### TRY IT
Without the pictures, print the lines from the one holding "Q201: none -> PNP TIP127 (B VB, C 0V, E VE)" through the last line below, both included, exactly as they stand.

### GIVEN RECORDS
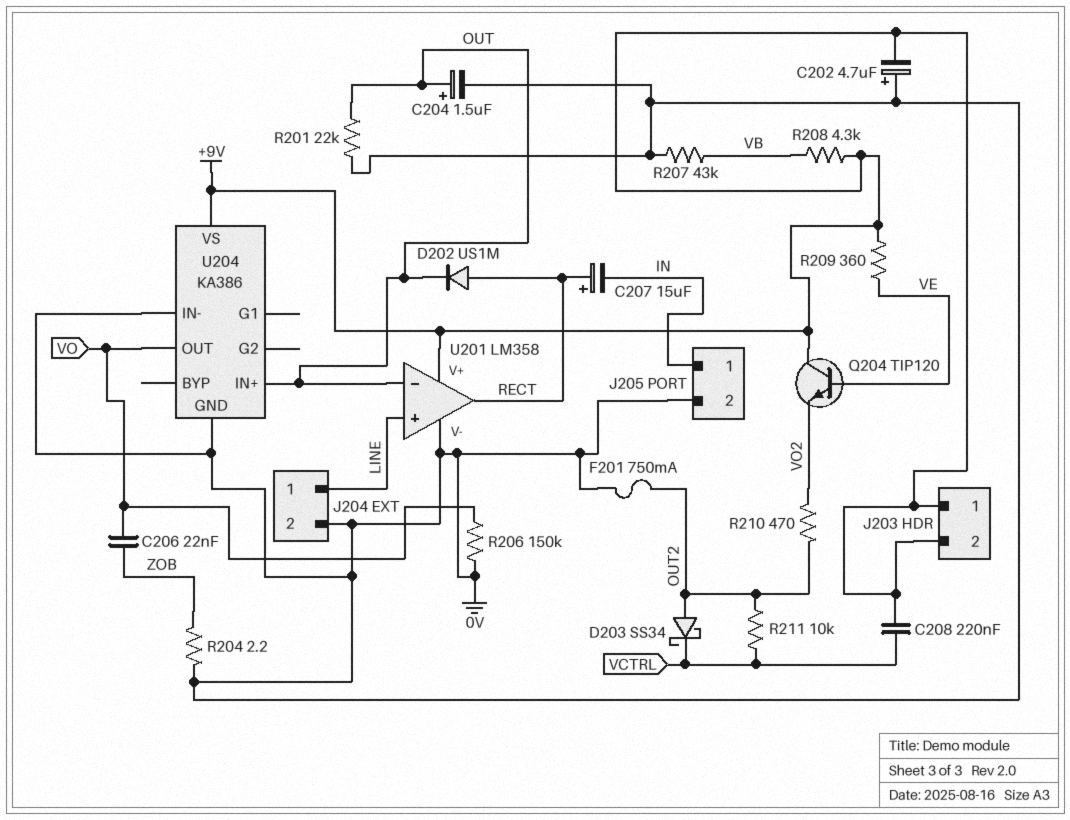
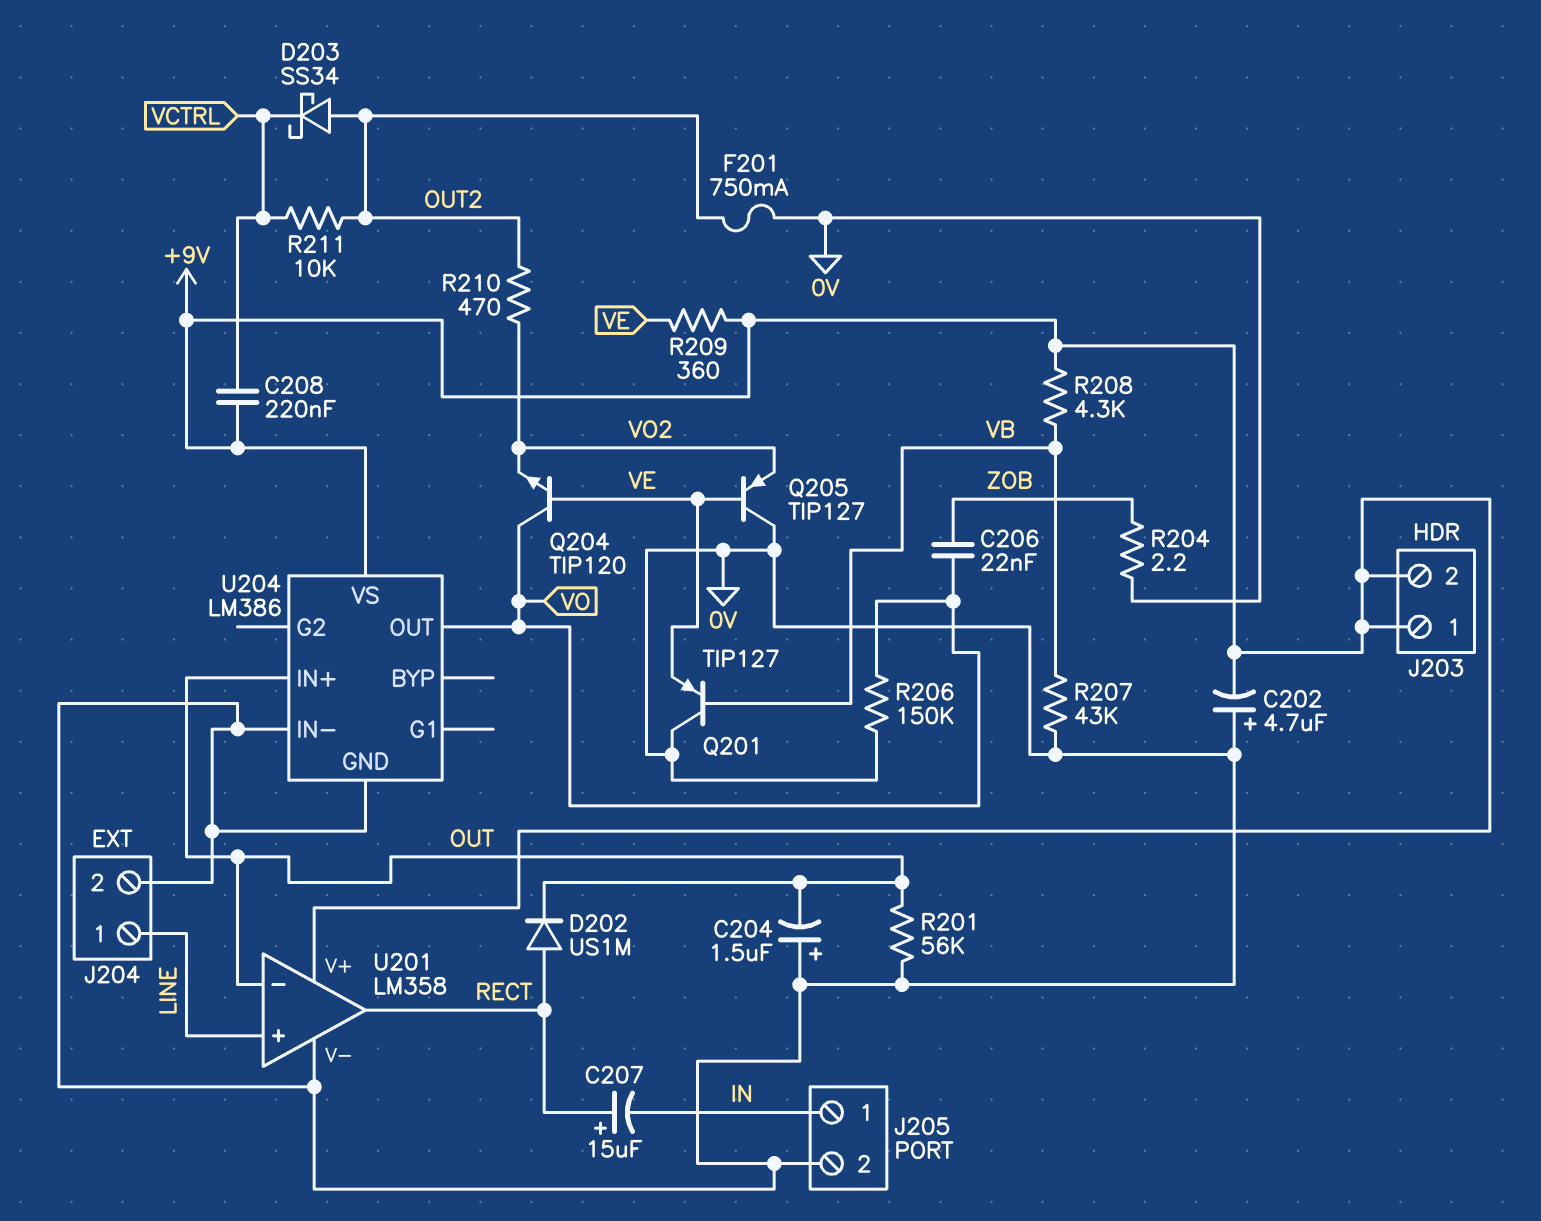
C204: 1.5uF (plus OUT, minus 0V) -> 1.5uF (plus 0V, minus OUT)
Q201: none -> PNP TIP127 (B VB, C 0V, E VE)
Q204: NPN TIP120 (B VE, C +9V, E VO2) -> NPN TIP120 (B VE, C VO, E VO2)
Q205: none -> PNP TIP127 (B VE, C 0V, E VO2)
R201: 22k (0V, OUT) -> 56k (0V, OUT)
U204: KA386 -> LM386

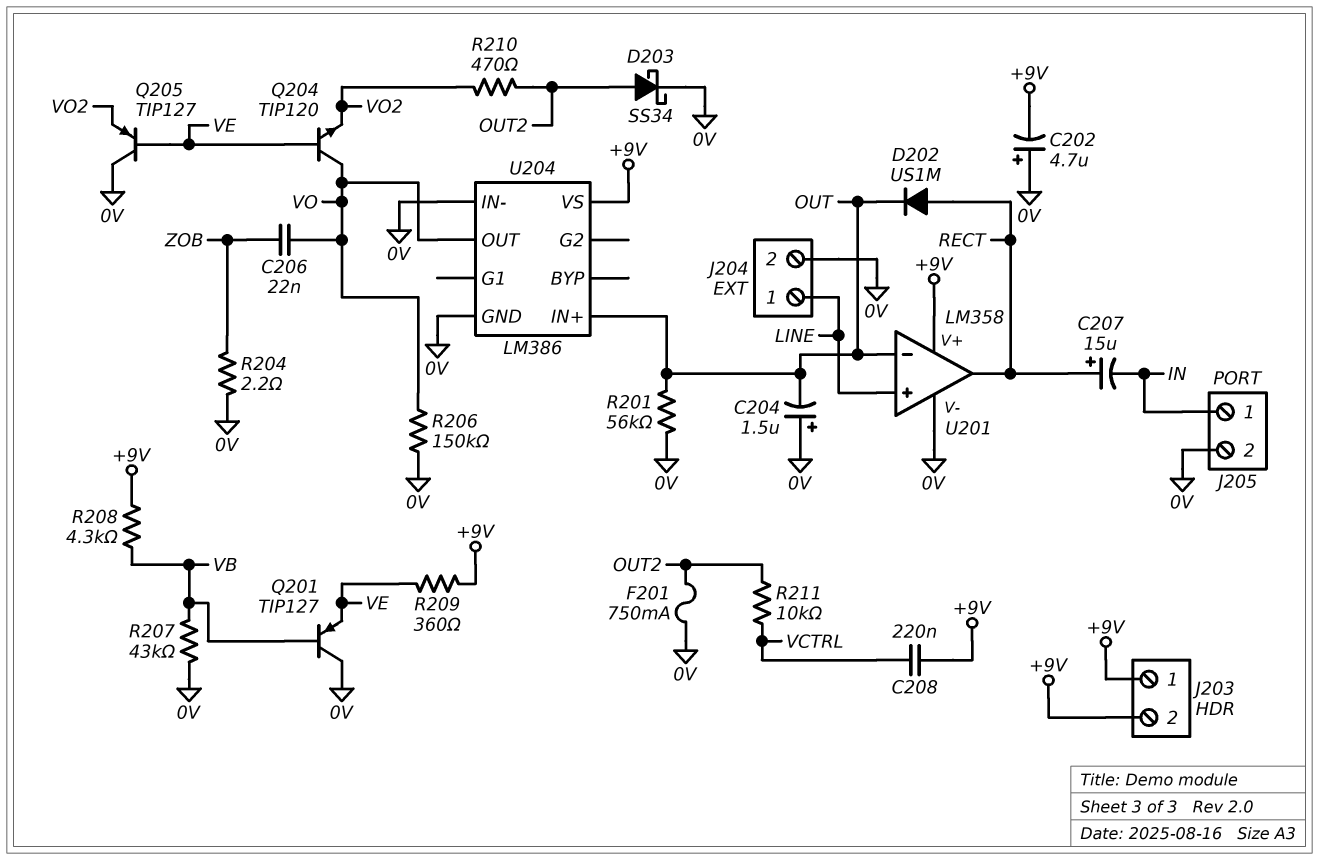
D203: schottky SS34 (A OUT2, K VCTRL) -> schottky SS34 (A OUT2, K 0V)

### RESPONSE TO THE EXERCISE
Q201: none -> PNP TIP127 (B VB, C 0V, E VE)
Q204: NPN TIP120 (B VE, C +9V, E VO2) -> NPN TIP120 (B VE, C VO, E VO2)
Q205: none -> PNP TIP127 (B VE, C 0V, E VO2)
R201: 22k (0V, OUT) -> 56k (0V, OUT)
U204: KA386 -> LM386

D203: schottky SS34 (A OUT2, K VCTRL) -> schottky SS34 (A OUT2, K 0V)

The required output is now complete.